* TASK GOAL:
Exactly the lines from the one with "R210: 4.7k (GND, RESET) -> 4.7k (+12V, RESET)" through the final line of the listing below should appear in the answer, and no others.
★ ★ ★ ★
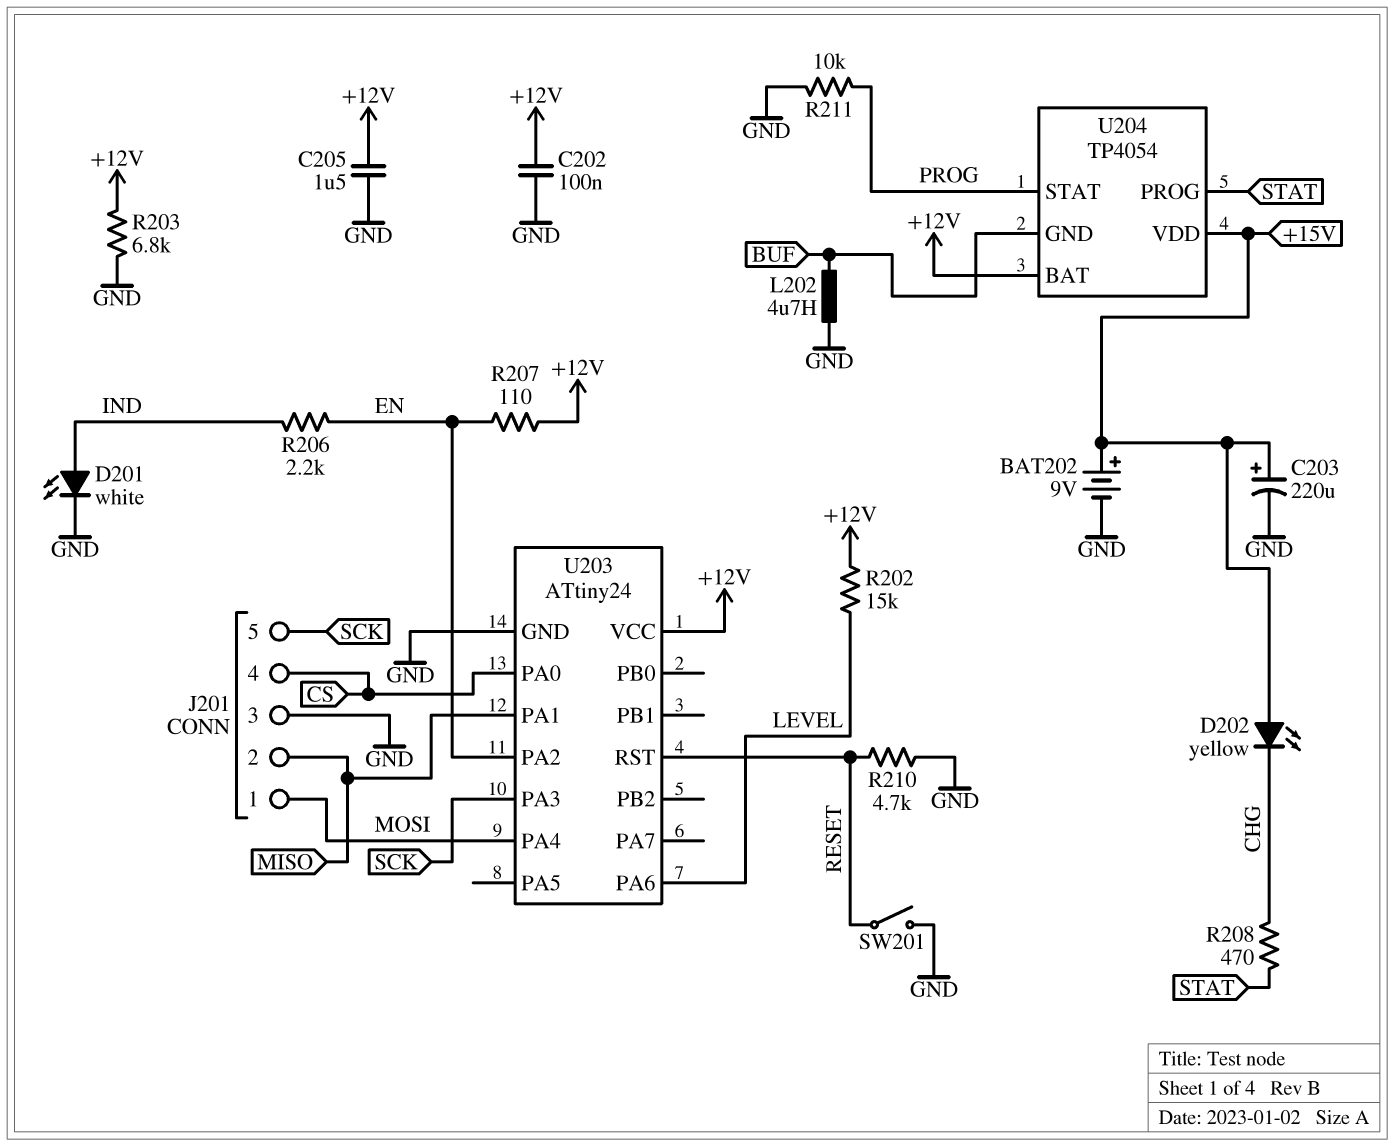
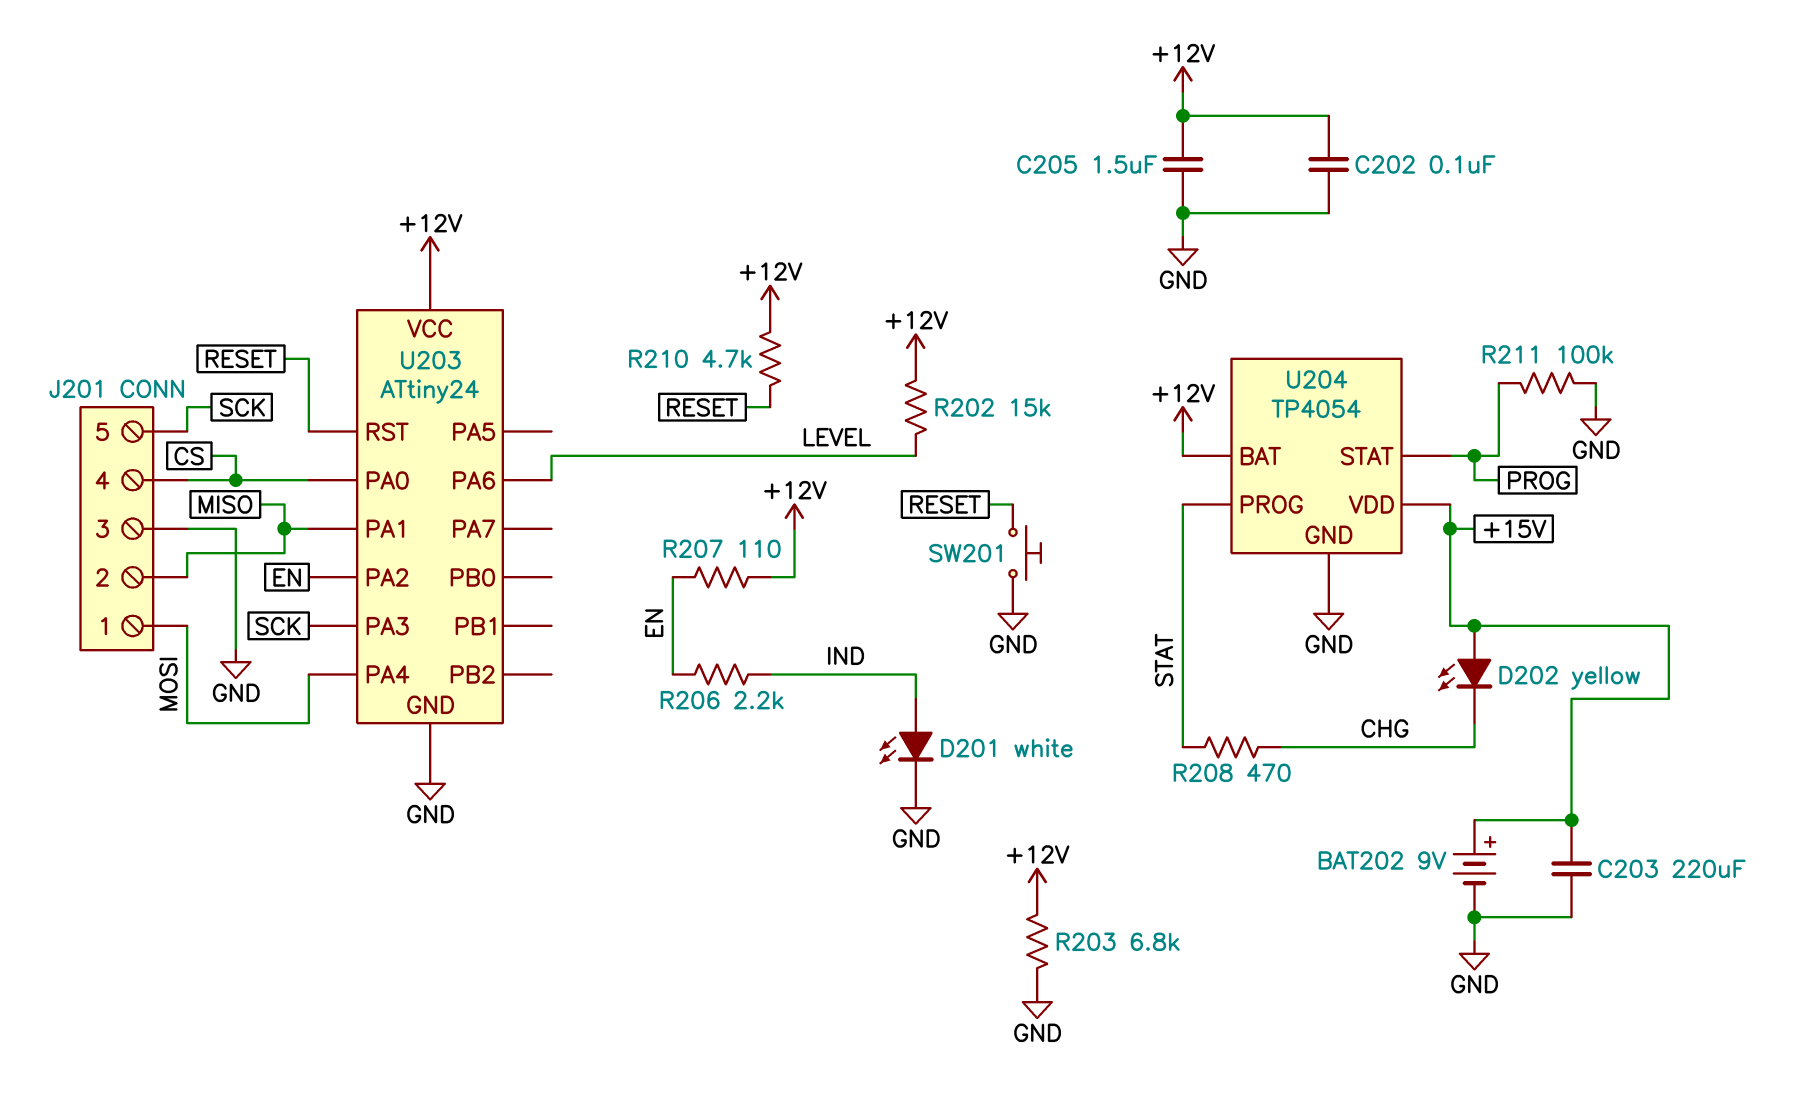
C203: 220uF (plus +15V, minus GND) -> 220uF (+15V, GND)
L202: 4.7uH (BUF, GND) -> none
R210: 4.7k (GND, RESET) -> 4.7k (+12V, RESET)
R211: 10k (GND, PROG) -> 100k (GND, PROG)
SW201: switch (GND, RESET) -> button (GND, RESET)
U204 pin GND: BUF -> GND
★ ★ ★ ★
* PROBLEM SOLUTION:
R210: 4.7k (GND, RESET) -> 4.7k (+12V, RESET)
R211: 10k (GND, PROG) -> 100k (GND, PROG)
SW201: switch (GND, RESET) -> button (GND, RESET)
U204 pin GND: BUF -> GND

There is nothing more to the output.